> [Task objective]: For the entries that appear below, write out the exact text and omit the pictures.

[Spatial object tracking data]
[Start of section]

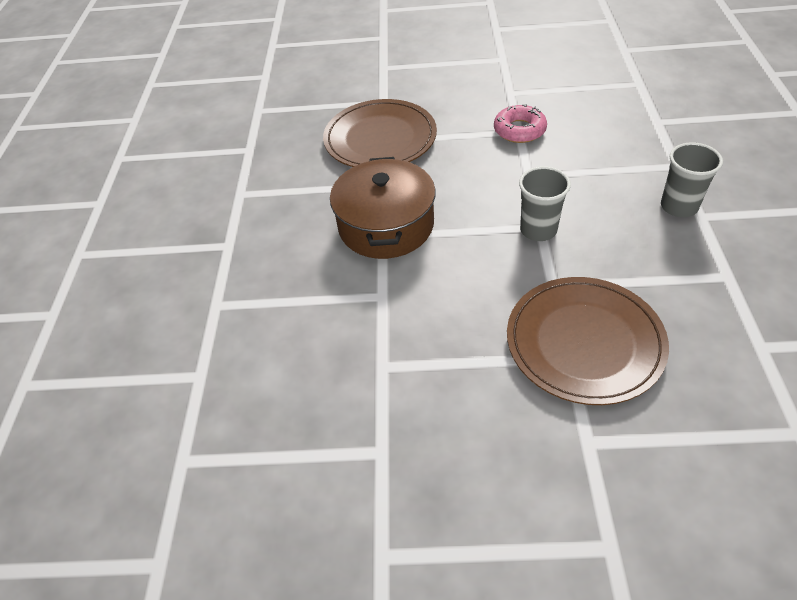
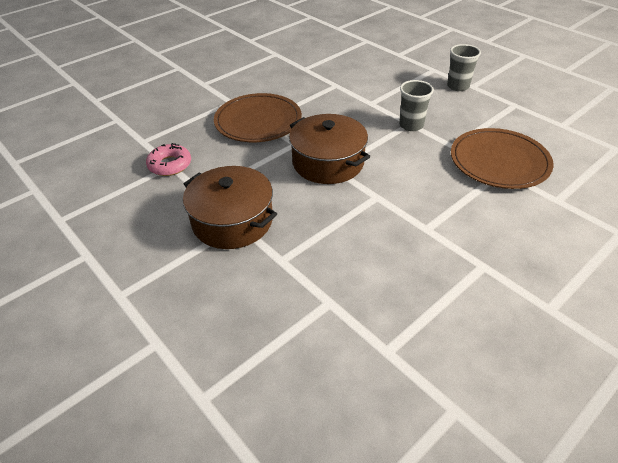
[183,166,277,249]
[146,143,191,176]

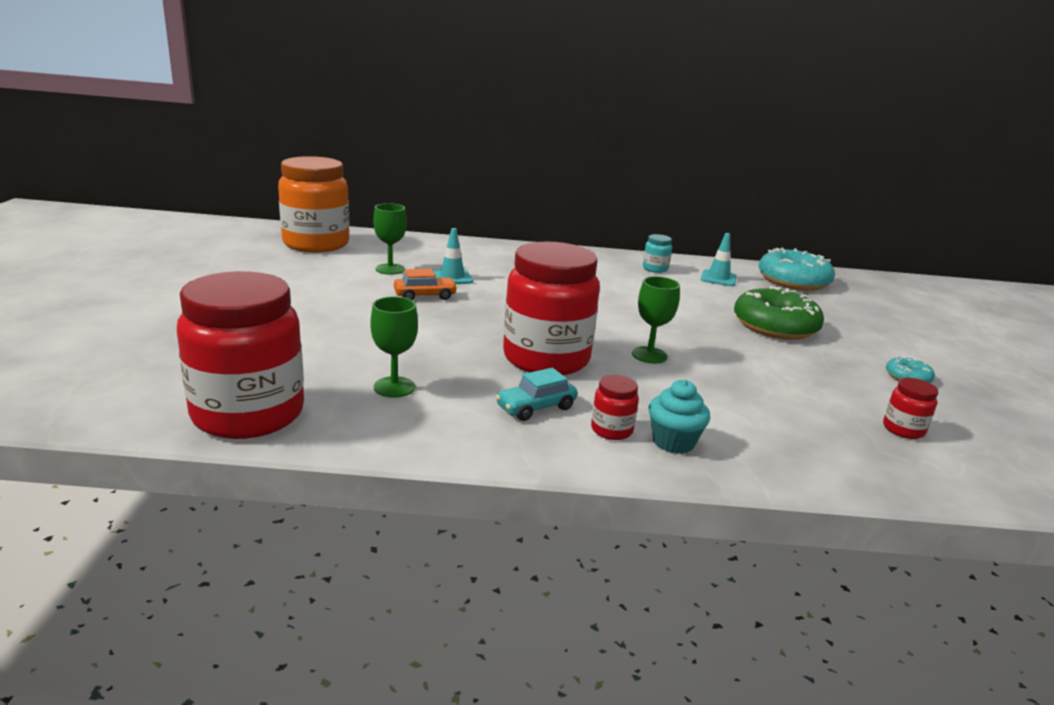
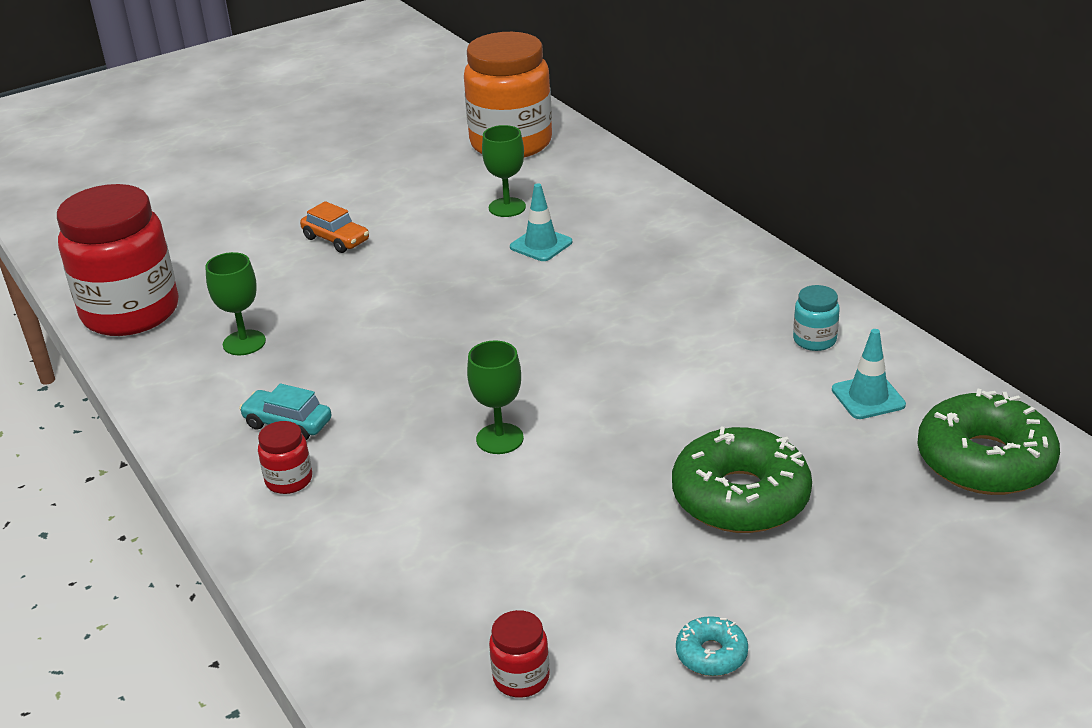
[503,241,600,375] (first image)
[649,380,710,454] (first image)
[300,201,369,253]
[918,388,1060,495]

[End of section]

> [Solution for this problem]:
[183,166,277,249]
[146,143,191,176]

[503,241,600,375] (first image)
[649,380,710,454] (first image)
[300,201,369,253]
[918,388,1060,495]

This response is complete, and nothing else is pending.